*Exercise aim*: Copy the records word for word, from the first line up to and including the line that contains "center [248, 278].".

═══ Information supplied

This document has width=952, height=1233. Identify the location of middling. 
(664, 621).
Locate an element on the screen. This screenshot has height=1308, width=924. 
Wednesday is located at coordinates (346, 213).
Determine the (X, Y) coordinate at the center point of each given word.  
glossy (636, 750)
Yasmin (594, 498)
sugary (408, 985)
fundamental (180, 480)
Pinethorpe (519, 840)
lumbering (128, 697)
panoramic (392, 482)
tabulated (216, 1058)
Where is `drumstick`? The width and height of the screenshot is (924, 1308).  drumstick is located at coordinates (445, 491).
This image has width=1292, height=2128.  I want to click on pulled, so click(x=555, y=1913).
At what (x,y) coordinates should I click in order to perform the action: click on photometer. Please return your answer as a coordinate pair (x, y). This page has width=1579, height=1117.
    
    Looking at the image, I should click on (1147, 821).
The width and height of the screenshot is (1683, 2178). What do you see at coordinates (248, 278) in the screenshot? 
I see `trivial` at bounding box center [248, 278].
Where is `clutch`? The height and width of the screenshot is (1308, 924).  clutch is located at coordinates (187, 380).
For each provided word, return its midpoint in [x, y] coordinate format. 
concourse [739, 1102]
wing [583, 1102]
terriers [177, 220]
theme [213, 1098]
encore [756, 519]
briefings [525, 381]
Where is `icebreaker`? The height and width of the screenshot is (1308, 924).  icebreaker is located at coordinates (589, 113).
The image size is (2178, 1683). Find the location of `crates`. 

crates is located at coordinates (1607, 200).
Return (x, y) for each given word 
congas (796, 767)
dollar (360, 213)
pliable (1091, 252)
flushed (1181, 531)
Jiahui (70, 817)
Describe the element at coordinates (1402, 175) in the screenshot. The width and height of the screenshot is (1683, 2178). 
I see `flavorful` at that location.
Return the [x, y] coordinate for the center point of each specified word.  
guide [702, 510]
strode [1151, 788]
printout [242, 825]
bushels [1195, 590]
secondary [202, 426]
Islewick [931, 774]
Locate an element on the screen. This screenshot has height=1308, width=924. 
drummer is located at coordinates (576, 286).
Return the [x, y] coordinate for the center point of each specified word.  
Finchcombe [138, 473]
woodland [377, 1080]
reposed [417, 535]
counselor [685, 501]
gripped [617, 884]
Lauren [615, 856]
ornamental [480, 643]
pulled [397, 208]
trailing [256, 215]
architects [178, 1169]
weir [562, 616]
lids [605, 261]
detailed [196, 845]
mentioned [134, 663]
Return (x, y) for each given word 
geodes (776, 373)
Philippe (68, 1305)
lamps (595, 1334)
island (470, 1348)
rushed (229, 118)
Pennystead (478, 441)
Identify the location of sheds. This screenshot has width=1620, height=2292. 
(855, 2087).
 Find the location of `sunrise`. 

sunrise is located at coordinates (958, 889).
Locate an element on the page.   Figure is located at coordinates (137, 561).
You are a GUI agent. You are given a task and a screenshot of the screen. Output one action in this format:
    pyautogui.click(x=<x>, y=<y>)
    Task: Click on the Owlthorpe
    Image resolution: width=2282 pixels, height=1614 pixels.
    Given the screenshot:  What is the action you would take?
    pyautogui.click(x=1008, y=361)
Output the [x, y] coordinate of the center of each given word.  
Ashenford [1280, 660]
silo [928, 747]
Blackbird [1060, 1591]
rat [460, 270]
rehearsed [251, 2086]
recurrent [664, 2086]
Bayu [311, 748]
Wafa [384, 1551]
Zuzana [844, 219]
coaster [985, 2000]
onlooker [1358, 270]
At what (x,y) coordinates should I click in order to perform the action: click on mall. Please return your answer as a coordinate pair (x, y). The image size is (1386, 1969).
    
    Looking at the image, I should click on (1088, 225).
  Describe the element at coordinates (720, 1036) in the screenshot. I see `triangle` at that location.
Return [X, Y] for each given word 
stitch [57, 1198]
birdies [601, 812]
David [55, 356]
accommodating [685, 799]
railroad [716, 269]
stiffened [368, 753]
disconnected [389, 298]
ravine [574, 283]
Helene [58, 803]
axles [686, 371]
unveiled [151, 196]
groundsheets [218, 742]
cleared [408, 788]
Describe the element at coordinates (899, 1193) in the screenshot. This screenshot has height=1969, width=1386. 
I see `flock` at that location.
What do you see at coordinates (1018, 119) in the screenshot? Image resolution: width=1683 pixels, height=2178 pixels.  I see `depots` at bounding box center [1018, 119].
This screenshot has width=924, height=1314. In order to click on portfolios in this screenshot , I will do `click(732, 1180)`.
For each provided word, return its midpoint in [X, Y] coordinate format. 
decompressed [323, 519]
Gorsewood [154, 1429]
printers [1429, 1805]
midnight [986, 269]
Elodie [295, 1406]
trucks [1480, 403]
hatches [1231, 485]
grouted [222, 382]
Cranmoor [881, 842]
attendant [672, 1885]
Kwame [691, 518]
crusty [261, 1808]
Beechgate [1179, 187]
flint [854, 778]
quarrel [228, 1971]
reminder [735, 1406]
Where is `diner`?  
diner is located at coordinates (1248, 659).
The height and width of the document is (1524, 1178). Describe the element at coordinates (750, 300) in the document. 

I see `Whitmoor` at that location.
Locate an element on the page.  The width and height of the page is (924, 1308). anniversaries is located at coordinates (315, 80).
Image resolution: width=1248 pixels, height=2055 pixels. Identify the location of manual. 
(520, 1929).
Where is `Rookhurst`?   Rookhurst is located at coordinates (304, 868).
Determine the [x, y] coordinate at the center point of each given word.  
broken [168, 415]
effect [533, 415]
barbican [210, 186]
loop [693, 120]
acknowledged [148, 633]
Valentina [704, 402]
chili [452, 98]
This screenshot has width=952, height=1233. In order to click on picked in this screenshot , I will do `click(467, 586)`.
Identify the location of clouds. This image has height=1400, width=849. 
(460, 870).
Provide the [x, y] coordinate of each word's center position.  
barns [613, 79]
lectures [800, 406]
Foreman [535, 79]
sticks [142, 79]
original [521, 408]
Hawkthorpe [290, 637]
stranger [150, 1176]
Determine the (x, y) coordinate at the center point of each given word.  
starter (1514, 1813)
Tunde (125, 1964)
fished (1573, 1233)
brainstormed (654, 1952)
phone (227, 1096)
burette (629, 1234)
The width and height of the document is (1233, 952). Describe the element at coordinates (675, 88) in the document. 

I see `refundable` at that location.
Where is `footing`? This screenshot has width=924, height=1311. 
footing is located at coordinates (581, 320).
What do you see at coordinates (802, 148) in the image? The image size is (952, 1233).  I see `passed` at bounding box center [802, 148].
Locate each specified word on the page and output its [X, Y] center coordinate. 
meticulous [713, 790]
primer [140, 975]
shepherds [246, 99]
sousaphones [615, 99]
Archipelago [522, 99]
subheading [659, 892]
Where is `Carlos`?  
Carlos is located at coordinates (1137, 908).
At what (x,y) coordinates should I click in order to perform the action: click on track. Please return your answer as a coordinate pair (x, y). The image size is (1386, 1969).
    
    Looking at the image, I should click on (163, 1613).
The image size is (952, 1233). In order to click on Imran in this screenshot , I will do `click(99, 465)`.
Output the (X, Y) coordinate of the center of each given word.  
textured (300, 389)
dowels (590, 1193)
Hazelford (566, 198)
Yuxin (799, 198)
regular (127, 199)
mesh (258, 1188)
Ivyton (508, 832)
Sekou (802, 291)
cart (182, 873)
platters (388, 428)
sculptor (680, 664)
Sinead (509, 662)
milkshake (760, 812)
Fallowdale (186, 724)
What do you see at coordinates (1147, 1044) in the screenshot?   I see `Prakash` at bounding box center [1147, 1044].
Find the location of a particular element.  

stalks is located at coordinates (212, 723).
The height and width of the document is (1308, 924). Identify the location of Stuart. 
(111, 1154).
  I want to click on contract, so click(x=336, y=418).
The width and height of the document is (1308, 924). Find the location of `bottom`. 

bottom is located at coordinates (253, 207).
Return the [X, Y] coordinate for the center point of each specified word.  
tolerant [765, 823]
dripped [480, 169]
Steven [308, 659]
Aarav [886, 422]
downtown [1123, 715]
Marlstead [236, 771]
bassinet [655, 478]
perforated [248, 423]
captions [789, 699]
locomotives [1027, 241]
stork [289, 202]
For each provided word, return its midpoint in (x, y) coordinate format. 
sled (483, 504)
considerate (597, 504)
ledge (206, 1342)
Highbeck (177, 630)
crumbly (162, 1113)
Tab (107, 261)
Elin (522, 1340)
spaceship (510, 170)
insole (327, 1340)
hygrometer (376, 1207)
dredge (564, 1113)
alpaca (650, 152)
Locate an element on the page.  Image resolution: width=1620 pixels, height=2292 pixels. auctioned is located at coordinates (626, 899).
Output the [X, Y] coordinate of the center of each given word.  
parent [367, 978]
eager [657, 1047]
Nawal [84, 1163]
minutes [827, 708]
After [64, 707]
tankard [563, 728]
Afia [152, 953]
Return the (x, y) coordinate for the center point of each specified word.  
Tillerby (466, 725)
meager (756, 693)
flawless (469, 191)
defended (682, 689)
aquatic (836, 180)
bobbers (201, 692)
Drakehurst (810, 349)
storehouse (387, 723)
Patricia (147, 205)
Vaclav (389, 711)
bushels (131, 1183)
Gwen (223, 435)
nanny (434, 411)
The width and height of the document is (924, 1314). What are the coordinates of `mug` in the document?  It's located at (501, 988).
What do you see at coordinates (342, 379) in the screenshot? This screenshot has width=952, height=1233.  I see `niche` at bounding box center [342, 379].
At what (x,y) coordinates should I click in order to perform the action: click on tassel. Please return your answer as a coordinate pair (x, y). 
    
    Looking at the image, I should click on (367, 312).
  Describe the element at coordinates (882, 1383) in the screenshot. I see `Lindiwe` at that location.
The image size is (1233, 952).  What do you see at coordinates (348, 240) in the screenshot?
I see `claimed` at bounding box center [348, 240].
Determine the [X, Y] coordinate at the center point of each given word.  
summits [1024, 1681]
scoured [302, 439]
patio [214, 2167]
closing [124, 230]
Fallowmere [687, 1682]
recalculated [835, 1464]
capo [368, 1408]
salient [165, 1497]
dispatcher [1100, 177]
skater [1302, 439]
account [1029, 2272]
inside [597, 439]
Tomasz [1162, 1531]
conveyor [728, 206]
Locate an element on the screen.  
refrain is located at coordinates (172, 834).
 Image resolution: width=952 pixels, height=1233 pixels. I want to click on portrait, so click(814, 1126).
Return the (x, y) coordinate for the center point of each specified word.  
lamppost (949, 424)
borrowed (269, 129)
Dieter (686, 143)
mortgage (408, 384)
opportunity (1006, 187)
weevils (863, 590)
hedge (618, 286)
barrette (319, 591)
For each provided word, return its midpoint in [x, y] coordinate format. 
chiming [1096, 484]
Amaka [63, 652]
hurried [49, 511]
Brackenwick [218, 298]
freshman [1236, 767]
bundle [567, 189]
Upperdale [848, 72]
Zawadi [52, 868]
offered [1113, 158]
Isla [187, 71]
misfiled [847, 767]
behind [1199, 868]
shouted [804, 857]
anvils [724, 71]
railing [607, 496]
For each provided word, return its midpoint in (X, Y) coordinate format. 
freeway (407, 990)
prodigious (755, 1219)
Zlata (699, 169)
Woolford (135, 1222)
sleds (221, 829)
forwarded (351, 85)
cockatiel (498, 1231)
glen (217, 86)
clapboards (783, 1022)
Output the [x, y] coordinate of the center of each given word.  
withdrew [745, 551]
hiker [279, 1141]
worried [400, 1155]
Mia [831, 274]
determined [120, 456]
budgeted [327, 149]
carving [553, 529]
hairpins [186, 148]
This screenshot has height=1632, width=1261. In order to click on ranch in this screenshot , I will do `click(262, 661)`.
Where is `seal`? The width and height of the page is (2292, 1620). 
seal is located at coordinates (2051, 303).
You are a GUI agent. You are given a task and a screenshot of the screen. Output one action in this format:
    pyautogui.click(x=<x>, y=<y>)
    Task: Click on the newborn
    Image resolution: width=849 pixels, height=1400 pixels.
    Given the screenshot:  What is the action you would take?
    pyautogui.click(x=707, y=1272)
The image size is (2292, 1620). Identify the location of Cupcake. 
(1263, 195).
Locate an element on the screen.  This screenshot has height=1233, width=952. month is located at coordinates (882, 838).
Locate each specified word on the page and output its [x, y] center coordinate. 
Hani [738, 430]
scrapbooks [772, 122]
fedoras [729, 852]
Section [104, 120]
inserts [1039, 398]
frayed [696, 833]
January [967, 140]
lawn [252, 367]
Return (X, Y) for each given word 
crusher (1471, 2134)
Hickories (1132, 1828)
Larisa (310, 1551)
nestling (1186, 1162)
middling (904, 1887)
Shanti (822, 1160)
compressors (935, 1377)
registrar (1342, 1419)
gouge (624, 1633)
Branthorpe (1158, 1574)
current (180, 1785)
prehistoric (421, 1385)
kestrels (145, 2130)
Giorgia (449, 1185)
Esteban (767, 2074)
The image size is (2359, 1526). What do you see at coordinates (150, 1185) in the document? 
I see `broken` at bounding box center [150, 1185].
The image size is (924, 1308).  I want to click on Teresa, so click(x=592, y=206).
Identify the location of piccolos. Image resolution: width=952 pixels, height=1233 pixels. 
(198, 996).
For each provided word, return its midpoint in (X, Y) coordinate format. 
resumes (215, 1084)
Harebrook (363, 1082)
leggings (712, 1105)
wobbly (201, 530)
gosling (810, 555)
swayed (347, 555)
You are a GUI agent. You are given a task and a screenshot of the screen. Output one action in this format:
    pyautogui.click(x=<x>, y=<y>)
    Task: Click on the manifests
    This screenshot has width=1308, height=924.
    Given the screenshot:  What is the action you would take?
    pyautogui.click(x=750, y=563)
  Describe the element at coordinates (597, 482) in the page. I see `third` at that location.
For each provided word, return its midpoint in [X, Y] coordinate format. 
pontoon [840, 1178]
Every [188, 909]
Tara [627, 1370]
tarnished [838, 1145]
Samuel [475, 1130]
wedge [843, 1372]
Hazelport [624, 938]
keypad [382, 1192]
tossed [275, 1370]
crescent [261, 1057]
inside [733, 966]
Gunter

══════

*Solution*:
This document has width=952, height=1233. Identify the location of middling. 
(664, 621).
Locate an element on the screen. This screenshot has height=1308, width=924. 
Wednesday is located at coordinates (346, 213).
Determine the (X, Y) coordinate at the center point of each given word.  
glossy (636, 750)
Yasmin (594, 498)
sugary (408, 985)
fundamental (180, 480)
Pinethorpe (519, 840)
lumbering (128, 697)
panoramic (392, 482)
tabulated (216, 1058)
Where is `drumstick`? The width and height of the screenshot is (924, 1308).  drumstick is located at coordinates (445, 491).
This image has width=1292, height=2128.  I want to click on pulled, so click(x=555, y=1913).
At what (x,y) coordinates should I click in order to perform the action: click on photometer. Please return your answer as a coordinate pair (x, y). This page has width=1579, height=1117.
    
    Looking at the image, I should click on (1147, 821).
The width and height of the screenshot is (1683, 2178). What do you see at coordinates (248, 278) in the screenshot? 
I see `trivial` at bounding box center [248, 278].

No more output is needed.